(Source data):
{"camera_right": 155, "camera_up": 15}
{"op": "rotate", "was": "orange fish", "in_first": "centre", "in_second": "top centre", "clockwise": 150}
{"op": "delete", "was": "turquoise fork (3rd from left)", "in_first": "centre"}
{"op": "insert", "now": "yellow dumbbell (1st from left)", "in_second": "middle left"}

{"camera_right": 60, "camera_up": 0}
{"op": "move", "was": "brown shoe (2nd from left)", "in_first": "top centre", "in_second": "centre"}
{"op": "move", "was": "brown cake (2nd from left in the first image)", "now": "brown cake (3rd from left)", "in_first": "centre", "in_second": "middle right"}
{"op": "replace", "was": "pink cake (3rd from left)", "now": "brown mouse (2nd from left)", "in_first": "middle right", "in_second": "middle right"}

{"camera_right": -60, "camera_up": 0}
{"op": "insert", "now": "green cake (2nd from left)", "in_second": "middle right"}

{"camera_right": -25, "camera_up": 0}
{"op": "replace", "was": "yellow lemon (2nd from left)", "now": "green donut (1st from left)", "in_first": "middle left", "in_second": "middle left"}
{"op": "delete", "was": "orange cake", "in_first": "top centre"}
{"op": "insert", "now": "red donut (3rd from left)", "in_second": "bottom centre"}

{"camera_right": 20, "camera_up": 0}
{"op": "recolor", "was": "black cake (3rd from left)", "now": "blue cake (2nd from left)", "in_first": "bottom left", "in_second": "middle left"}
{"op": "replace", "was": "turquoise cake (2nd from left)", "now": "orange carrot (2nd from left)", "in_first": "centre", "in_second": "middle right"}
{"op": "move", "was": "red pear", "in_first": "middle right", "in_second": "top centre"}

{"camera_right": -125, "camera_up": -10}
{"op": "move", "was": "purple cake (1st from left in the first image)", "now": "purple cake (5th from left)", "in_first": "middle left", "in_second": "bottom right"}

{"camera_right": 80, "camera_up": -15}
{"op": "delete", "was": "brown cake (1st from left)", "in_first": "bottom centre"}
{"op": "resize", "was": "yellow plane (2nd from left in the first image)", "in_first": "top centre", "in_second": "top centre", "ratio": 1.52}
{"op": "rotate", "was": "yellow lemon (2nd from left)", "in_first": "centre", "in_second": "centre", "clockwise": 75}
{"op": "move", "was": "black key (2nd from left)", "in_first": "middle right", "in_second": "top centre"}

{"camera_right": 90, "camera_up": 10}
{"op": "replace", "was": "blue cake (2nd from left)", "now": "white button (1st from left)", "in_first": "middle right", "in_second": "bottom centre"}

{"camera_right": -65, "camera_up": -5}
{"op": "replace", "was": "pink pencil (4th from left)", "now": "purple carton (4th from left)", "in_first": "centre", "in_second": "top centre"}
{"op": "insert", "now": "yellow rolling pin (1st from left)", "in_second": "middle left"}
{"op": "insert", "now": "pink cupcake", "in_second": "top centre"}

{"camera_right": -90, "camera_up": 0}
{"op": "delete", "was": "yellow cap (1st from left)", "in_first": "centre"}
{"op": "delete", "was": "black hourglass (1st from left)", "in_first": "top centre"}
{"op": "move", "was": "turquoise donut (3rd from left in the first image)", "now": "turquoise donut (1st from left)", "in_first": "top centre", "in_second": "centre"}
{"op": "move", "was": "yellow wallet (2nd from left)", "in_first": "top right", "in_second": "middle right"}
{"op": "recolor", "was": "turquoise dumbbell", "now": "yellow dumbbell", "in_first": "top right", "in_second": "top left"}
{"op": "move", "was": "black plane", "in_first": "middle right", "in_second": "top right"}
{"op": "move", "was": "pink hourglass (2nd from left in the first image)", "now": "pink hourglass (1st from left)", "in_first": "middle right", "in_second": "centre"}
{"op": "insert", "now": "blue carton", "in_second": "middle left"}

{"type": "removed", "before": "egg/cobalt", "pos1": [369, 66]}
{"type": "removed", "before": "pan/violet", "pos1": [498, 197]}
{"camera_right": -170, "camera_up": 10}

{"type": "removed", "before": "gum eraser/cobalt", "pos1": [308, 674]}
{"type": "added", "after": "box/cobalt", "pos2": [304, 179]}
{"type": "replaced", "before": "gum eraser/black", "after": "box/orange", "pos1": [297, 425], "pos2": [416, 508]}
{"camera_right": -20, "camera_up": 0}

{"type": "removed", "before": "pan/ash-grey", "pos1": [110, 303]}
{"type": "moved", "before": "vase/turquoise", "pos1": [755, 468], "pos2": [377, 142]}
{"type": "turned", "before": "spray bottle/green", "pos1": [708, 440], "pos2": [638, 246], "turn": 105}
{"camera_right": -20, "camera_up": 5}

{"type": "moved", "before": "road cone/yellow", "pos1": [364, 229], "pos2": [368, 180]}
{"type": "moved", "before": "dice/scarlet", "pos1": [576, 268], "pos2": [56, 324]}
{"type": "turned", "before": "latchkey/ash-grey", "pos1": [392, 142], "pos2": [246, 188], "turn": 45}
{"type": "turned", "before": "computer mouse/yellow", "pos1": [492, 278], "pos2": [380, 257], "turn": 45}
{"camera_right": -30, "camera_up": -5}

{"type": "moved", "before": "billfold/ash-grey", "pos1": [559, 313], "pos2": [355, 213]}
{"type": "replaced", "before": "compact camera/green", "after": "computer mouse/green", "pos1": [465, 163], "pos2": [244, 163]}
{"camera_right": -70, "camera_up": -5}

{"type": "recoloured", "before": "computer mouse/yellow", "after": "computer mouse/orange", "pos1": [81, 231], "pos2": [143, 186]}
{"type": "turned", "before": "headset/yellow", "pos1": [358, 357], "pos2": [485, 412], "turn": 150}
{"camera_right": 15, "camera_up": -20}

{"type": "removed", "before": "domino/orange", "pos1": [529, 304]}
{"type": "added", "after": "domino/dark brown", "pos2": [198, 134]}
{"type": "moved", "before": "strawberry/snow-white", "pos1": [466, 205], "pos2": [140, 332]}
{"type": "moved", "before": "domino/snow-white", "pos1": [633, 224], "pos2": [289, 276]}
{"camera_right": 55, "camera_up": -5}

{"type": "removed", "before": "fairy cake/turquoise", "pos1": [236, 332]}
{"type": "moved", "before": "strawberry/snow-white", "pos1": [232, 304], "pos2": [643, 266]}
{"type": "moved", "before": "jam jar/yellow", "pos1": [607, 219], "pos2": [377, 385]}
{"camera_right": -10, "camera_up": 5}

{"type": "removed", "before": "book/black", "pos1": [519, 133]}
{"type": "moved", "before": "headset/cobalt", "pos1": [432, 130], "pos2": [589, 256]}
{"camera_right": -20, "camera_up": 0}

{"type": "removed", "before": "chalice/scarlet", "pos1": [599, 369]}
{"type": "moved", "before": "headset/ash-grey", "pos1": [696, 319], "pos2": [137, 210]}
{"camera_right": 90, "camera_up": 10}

(What the exercise asks):
For every line of the material that holds the word "strawberry", make a copy.

(The answer):
{"type": "moved", "before": "strawberry/snow-white", "pos1": [466, 205], "pos2": [140, 332]}
{"type": "moved", "before": "strawberry/snow-white", "pos1": [232, 304], "pos2": [643, 266]}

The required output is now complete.